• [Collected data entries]

▼

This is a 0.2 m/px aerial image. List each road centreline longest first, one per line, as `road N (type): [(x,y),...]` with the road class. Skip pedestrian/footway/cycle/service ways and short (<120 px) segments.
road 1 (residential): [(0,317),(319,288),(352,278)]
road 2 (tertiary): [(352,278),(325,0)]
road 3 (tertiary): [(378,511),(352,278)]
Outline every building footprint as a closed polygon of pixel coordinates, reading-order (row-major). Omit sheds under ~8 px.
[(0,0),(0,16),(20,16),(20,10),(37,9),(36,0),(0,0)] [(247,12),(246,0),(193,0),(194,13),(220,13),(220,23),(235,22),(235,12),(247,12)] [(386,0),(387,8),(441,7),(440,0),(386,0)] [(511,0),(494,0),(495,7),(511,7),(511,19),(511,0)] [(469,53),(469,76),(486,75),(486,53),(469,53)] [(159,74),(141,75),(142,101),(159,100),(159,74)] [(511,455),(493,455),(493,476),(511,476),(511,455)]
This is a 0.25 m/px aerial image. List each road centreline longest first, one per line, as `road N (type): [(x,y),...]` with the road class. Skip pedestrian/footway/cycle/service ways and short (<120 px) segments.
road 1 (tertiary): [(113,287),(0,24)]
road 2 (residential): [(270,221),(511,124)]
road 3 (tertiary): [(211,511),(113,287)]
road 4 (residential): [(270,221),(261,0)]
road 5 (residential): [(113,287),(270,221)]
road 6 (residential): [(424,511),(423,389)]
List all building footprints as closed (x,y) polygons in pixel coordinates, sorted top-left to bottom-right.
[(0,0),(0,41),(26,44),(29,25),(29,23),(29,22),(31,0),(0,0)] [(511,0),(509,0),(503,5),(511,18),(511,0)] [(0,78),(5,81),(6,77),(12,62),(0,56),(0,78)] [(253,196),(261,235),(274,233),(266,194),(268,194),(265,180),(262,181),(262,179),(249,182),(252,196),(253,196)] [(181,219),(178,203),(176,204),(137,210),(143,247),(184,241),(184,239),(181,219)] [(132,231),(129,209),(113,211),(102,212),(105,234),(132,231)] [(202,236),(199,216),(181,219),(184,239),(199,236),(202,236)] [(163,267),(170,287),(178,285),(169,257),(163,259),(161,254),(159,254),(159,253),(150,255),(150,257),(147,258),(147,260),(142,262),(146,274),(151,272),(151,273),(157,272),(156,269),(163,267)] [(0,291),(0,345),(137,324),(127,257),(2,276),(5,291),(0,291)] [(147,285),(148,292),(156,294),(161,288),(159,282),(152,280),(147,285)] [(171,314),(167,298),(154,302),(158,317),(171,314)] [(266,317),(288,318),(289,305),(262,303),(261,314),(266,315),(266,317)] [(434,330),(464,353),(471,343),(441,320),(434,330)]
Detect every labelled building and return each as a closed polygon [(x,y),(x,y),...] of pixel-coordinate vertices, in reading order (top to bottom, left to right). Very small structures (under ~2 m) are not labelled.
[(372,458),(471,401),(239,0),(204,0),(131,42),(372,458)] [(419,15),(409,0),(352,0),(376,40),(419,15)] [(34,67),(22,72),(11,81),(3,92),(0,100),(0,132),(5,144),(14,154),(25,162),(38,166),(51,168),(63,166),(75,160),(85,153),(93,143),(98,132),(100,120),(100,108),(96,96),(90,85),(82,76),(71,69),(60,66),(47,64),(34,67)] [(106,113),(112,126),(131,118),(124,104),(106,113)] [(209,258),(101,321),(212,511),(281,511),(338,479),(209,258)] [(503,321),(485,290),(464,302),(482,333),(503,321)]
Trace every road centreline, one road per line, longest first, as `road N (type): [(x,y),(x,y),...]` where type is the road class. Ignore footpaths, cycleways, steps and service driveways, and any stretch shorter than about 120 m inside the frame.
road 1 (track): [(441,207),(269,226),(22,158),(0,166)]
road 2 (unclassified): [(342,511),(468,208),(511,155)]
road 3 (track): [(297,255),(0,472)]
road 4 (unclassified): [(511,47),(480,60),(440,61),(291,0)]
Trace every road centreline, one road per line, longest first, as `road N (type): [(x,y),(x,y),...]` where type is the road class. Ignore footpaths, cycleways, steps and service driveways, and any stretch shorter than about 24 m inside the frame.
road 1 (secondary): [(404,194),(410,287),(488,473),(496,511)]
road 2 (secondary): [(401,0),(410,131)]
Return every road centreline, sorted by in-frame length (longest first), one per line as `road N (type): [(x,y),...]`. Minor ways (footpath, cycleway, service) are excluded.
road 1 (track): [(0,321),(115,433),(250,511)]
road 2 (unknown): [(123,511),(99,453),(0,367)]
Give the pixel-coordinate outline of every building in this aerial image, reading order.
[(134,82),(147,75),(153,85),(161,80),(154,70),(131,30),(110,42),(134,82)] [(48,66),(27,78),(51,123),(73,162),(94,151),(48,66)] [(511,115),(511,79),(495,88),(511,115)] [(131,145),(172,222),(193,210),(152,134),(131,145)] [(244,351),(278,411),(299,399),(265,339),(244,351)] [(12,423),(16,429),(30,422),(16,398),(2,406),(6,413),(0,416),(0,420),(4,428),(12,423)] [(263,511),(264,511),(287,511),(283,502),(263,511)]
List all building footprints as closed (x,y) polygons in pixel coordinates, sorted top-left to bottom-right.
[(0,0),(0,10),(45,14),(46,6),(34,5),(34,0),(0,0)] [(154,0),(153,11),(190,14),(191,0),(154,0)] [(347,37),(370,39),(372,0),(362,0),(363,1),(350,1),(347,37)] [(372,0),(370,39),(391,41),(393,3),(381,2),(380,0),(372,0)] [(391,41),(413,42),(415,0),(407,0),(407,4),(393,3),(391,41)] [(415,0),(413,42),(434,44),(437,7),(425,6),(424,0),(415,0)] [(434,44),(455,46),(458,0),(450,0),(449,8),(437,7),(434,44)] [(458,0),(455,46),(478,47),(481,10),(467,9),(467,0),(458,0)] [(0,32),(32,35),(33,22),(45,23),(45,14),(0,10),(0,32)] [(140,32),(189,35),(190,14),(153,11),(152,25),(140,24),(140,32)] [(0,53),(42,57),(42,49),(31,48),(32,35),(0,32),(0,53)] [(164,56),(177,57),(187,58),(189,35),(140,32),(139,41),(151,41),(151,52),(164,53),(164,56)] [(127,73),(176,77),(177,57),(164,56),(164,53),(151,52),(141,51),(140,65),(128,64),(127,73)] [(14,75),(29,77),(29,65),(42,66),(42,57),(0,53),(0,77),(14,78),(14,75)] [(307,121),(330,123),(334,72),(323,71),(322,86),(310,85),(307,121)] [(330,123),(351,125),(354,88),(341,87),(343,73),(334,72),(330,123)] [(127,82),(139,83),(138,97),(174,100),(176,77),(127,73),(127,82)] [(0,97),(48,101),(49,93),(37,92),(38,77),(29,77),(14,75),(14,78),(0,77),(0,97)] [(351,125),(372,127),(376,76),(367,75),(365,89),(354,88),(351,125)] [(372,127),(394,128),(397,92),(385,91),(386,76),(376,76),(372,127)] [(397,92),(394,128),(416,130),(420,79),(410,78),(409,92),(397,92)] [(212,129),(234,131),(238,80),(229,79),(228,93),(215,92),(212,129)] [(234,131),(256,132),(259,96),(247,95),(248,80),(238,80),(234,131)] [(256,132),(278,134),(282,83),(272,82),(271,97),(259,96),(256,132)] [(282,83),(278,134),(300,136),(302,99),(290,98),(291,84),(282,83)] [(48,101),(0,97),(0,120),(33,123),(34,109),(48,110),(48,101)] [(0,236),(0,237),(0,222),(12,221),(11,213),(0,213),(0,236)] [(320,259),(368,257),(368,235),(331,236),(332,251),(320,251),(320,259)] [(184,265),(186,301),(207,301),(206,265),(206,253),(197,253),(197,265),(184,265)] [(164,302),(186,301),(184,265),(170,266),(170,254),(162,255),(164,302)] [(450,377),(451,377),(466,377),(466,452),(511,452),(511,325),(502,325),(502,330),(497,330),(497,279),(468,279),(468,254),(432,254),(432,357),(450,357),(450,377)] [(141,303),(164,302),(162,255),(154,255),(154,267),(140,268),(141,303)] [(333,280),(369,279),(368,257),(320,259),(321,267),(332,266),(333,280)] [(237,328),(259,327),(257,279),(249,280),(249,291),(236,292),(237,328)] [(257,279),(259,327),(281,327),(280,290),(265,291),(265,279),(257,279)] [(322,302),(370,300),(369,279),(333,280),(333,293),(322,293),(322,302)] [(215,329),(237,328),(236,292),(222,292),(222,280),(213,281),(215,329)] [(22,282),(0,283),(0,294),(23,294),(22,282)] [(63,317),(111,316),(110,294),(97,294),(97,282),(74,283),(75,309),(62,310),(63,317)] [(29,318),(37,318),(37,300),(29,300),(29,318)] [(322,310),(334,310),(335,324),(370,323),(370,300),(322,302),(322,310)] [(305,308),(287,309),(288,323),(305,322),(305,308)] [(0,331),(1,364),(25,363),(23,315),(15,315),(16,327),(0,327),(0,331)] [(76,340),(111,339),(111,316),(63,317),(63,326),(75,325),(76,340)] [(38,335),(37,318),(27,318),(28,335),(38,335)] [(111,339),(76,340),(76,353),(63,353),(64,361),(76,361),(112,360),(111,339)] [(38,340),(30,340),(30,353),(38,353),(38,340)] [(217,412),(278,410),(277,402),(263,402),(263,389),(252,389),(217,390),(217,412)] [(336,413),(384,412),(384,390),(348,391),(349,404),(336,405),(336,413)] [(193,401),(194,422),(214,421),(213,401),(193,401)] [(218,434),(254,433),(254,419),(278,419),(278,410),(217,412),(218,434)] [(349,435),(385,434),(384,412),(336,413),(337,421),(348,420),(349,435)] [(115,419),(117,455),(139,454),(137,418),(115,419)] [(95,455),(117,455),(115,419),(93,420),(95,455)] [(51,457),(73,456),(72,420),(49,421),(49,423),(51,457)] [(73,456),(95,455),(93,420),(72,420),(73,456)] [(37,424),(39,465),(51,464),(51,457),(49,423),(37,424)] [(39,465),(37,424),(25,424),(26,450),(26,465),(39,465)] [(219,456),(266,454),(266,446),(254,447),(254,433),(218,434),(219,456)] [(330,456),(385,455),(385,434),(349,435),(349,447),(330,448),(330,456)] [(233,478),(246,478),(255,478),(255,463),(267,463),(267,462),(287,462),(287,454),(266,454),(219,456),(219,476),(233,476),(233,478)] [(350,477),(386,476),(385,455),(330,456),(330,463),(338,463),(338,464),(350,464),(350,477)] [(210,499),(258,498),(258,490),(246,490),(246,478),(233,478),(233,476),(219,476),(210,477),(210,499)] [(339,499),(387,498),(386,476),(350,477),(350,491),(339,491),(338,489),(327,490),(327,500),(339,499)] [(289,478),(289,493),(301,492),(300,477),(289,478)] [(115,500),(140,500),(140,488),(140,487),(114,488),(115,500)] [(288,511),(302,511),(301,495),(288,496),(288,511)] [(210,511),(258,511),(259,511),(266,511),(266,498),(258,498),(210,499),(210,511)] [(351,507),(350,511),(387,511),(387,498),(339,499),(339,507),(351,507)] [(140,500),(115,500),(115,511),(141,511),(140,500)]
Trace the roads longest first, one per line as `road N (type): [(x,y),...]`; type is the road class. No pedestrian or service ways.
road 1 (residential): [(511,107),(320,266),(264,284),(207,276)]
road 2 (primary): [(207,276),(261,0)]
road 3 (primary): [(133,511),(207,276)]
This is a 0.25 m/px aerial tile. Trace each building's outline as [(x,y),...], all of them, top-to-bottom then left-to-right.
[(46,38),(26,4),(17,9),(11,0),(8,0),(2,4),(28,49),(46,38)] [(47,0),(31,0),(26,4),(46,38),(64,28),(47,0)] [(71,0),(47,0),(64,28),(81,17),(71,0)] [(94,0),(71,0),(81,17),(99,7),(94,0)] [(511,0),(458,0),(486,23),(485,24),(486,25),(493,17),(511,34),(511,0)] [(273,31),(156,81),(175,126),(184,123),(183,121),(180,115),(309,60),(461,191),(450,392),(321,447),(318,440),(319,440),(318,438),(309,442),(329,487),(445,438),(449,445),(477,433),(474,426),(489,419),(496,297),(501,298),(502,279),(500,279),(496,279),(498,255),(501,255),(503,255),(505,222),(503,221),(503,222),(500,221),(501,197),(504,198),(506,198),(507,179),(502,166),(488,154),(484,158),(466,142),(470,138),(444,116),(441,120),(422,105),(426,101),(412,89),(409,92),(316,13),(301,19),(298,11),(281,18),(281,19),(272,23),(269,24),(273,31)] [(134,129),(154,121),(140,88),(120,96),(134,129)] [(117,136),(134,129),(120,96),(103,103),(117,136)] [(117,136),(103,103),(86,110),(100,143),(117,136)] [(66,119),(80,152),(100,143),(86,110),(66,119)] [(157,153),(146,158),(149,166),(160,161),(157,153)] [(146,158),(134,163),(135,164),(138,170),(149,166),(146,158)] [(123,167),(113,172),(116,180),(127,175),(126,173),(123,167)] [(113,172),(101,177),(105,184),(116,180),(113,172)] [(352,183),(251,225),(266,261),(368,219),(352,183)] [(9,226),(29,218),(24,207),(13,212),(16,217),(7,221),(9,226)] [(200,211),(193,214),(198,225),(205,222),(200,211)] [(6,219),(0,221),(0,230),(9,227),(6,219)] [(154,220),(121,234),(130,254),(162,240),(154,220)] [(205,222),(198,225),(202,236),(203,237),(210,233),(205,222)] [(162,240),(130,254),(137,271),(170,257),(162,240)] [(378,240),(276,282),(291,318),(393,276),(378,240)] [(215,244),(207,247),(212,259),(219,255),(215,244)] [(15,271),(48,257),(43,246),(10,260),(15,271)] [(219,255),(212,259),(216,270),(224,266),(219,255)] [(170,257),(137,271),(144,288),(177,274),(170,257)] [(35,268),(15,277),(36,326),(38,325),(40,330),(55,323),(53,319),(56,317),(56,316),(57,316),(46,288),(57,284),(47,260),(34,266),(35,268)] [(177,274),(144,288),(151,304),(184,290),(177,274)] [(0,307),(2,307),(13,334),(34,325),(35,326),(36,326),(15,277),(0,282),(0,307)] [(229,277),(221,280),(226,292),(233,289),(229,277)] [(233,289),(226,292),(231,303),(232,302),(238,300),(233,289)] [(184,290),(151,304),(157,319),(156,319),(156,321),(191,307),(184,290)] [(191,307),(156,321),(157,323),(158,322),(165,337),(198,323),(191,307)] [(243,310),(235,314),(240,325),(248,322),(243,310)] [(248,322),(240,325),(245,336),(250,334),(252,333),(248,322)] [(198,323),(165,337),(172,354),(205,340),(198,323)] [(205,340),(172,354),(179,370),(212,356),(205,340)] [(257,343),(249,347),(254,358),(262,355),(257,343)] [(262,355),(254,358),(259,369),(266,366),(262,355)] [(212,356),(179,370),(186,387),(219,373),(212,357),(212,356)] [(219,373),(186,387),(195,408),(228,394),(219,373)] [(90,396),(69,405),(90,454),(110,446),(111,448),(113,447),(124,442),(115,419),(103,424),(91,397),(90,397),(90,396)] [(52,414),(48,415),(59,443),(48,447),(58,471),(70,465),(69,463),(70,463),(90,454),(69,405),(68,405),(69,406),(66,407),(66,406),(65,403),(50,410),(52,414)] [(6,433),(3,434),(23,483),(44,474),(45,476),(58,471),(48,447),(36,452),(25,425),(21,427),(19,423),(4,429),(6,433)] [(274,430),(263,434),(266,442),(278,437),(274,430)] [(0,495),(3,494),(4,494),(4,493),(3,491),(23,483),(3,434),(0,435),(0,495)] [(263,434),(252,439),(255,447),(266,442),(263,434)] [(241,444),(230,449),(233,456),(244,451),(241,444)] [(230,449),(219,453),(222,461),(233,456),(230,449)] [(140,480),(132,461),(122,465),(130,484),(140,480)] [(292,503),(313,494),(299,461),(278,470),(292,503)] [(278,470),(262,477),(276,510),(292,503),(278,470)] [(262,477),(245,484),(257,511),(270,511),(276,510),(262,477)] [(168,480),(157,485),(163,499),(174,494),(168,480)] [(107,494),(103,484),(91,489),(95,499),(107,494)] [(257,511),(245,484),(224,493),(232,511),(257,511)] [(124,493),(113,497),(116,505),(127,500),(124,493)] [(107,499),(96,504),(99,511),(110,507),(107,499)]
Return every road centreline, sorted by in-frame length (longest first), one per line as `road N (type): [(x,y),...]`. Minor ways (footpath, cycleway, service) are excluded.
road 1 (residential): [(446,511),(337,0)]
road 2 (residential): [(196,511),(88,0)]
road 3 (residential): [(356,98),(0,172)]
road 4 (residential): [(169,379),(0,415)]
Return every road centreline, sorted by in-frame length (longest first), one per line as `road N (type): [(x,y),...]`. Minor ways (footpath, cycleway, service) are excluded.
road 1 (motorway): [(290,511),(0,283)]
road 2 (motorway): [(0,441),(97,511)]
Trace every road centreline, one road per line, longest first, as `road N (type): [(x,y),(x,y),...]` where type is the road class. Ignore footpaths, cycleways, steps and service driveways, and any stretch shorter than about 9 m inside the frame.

▲

• [What the exercise asks] Please duplicate the stretch of rows from the very first line through the line containing "road 3 (tertiary): [(378,511),(352,278)]", including both, and keep every character unchanged.

• [Exercise solution]
This is a 0.2 m/px aerial image. List each road centreline longest first, one per line, as `road N (type): [(x,y),...]` with the road class. Skip pedestrian/footway/cycle/service ways and short (<120 px) segments.
road 1 (residential): [(0,317),(319,288),(352,278)]
road 2 (tertiary): [(352,278),(325,0)]
road 3 (tertiary): [(378,511),(352,278)]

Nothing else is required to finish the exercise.